§ **Exercise brief**: Wherever a line of the listing holds the string "left", copy that line.

§ **Exercise data**:

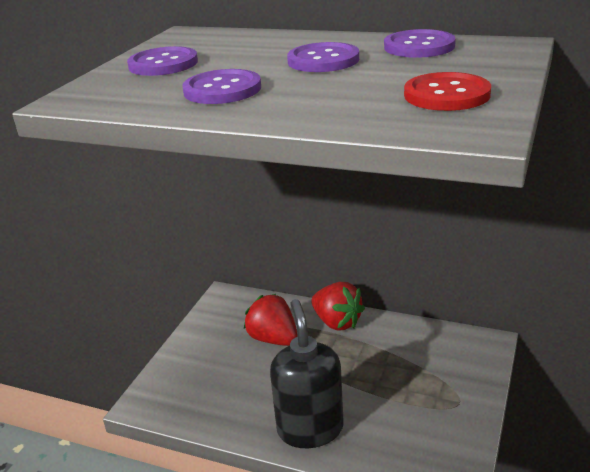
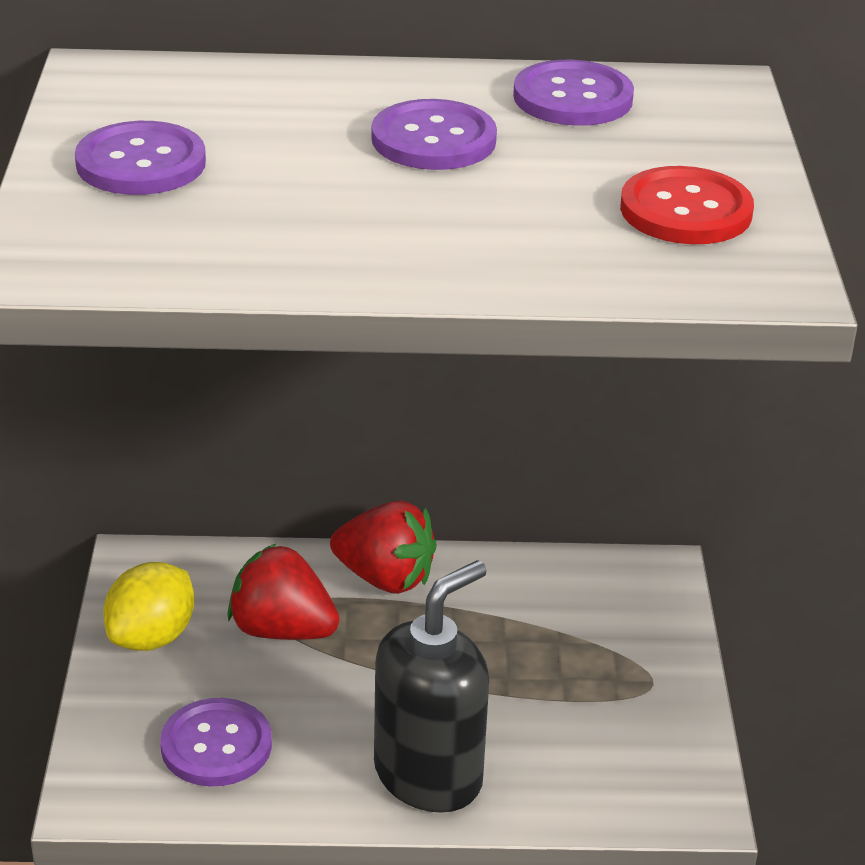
camera: 25 degrees left, 5 degrees up
(211, 331) = (152, 637): none -> yellow lemon
(222, 90) = (313, 222): purple button -> purple button (216, 745)
(310, 429) = (429, 775): black soap dispenser -> black soap dispenser turned 75 degrees clockwise

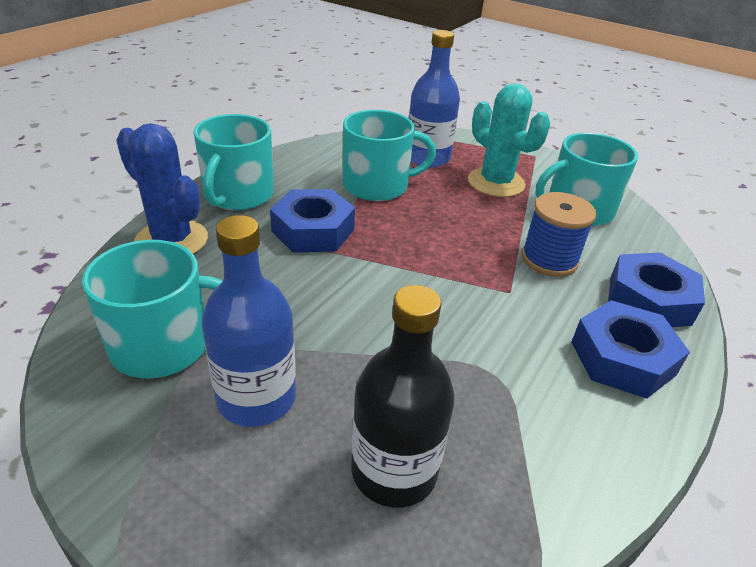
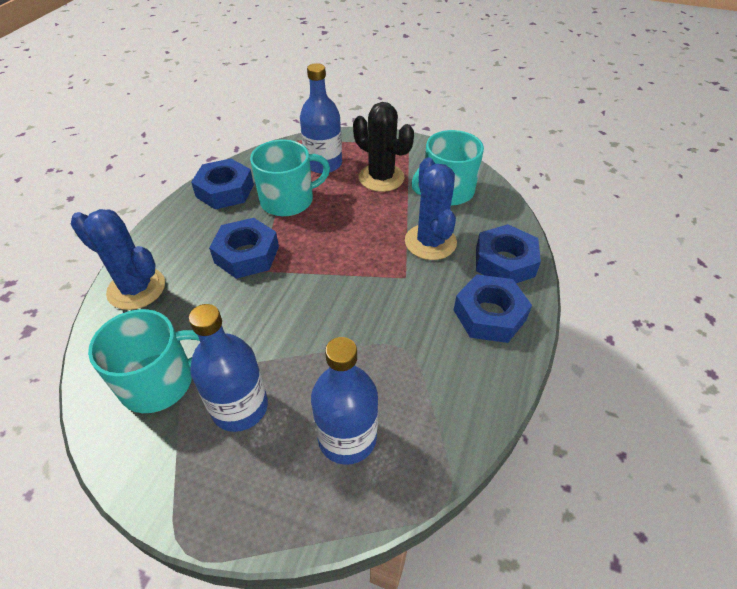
camera: 10 degrees left, 10 degrees up
(238, 195) = (177, 233): turquoise mug -> none
(305, 164) = (225, 190): none -> blue nut
(394, 470) = (347, 437): black bottle -> blue bottle
(496, 183) = (381, 178): turquoise cactus -> black cactus
(549, 259) = (430, 242): blue spool -> blue cactus

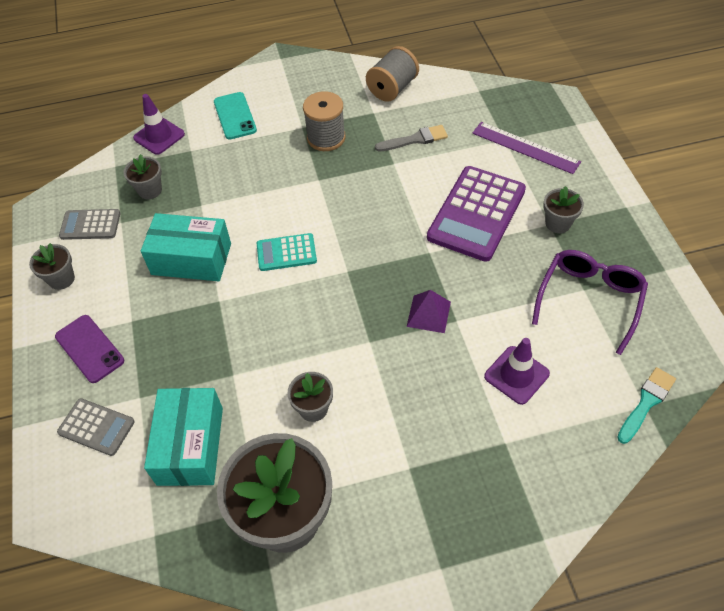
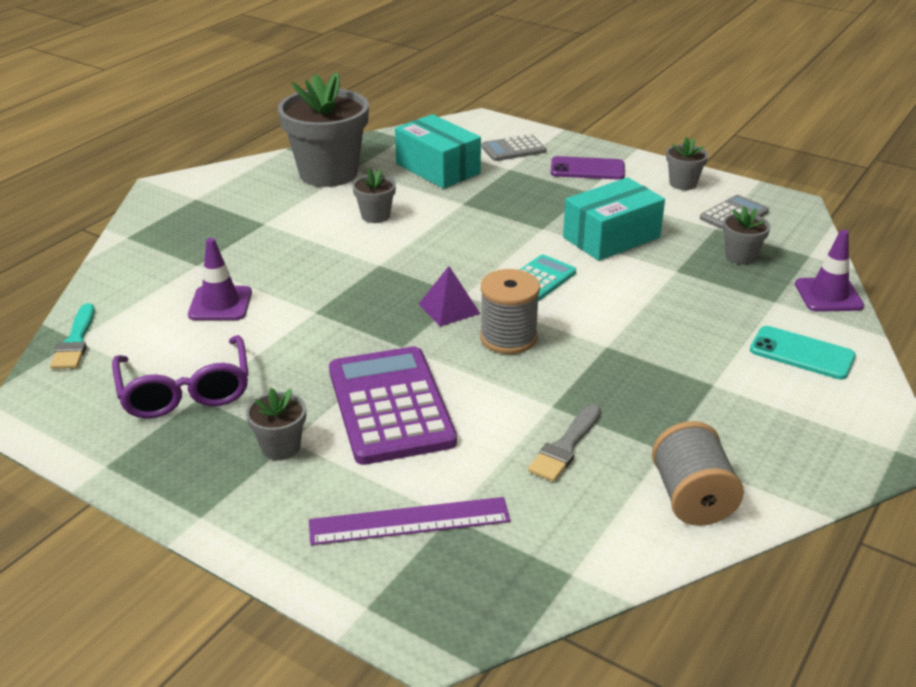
camera: 135 degrees right, 20 degrees down
(326, 138) = (668, 388): grey spool -> grey spool (508, 338)
(428, 314) = (347, 303): purple pyramid -> purple pyramid (449, 308)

§ **Task output**:
camera: 25 degrees left, 5 degrees up
camera: 10 degrees left, 10 degrees up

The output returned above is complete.